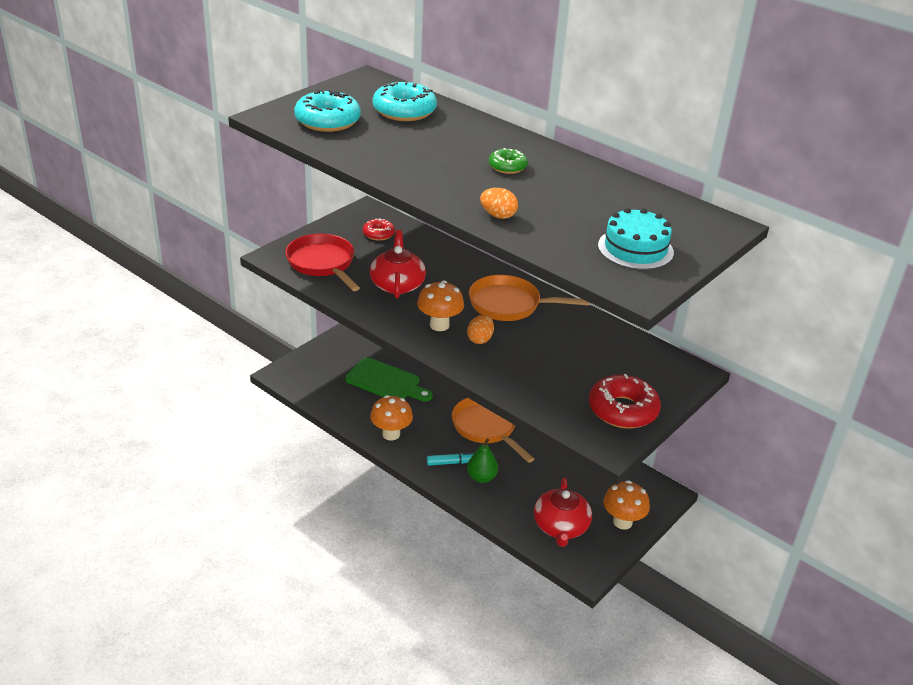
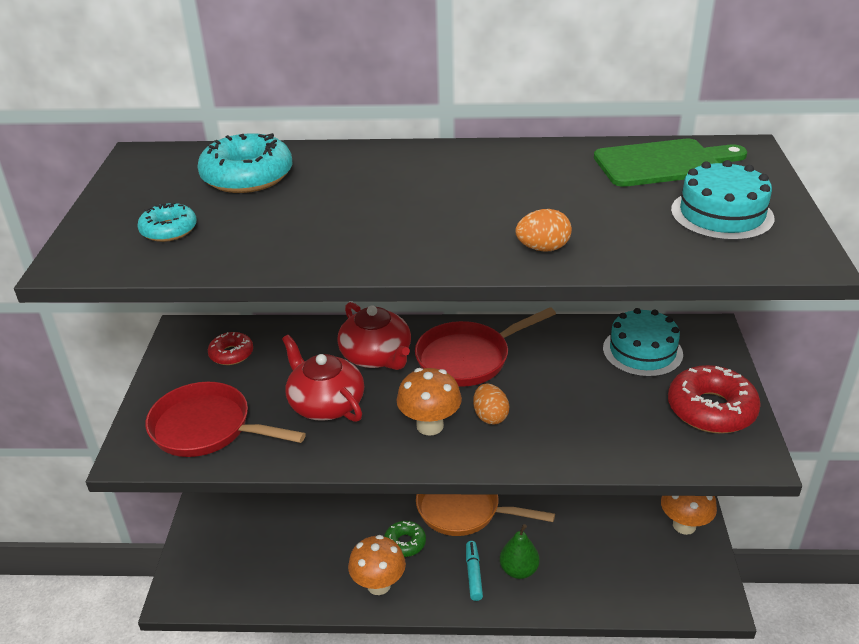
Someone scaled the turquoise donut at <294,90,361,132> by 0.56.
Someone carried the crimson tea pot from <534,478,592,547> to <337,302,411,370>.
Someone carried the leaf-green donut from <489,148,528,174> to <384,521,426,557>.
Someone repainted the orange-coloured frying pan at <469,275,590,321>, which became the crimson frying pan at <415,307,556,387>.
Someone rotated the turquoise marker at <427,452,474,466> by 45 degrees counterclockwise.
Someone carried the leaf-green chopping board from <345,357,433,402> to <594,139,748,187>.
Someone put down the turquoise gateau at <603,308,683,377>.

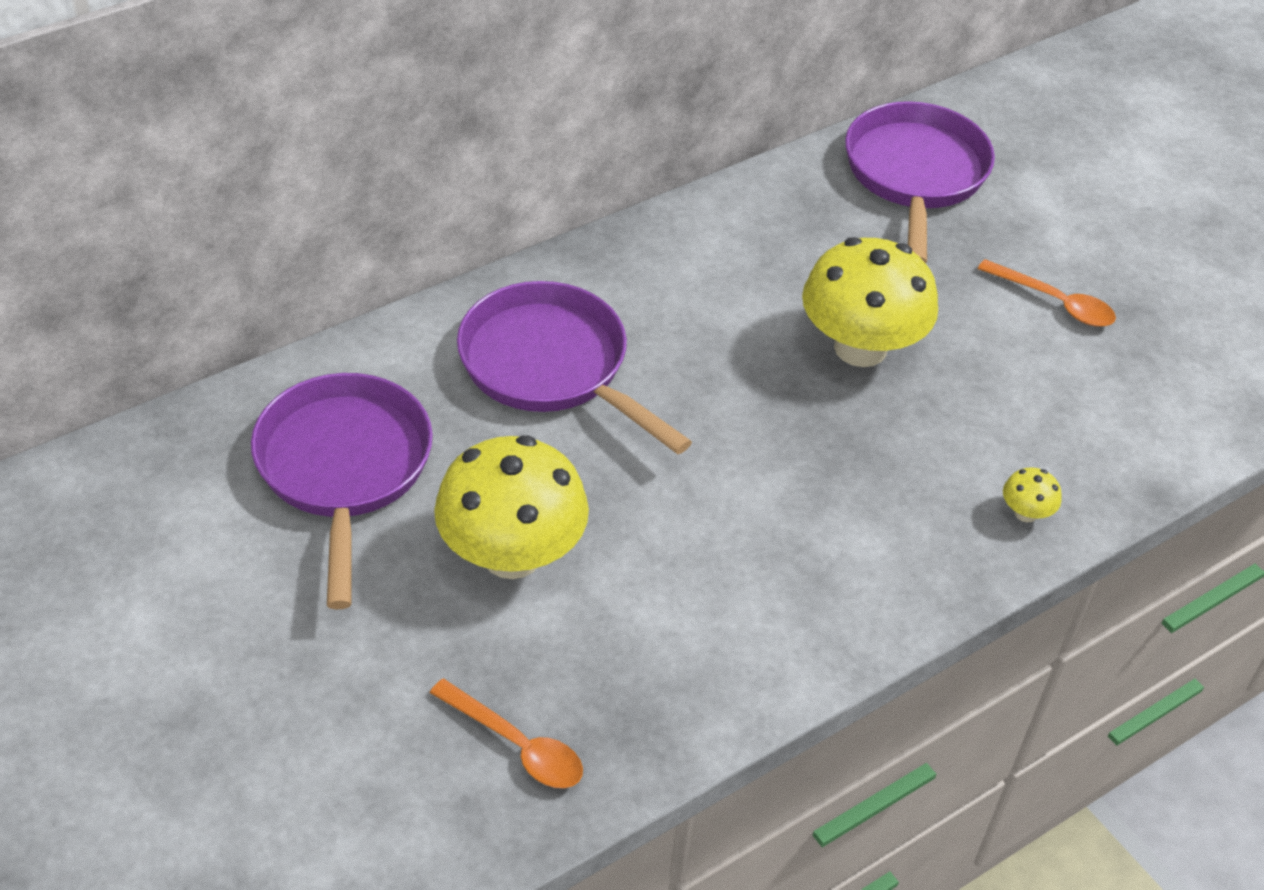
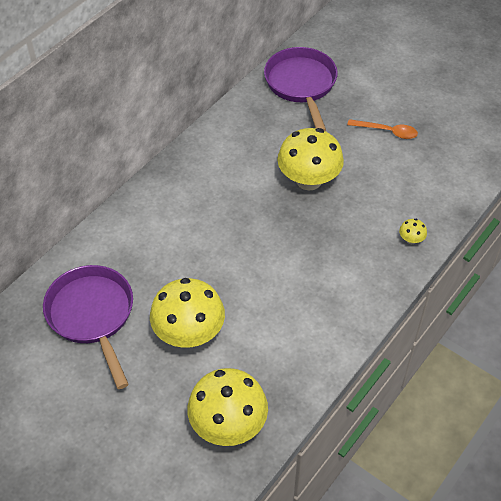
Someone swapped the orange-coloured spoon at <430,679,583,788> for the golden mushroom at <187,368,268,446>.
Someone took away the royal purple frying pan at <457,281,692,454>.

## WHAT YOU ARE ASKED TO DO
Only lines with the word "carried" are wanted; pull each of them from the records.

## WRITTEN RESPONSE
Someone carried the crimson tea pot from <534,478,592,547> to <337,302,411,370>.
Someone carried the leaf-green donut from <489,148,528,174> to <384,521,426,557>.
Someone carried the leaf-green chopping board from <345,357,433,402> to <594,139,748,187>.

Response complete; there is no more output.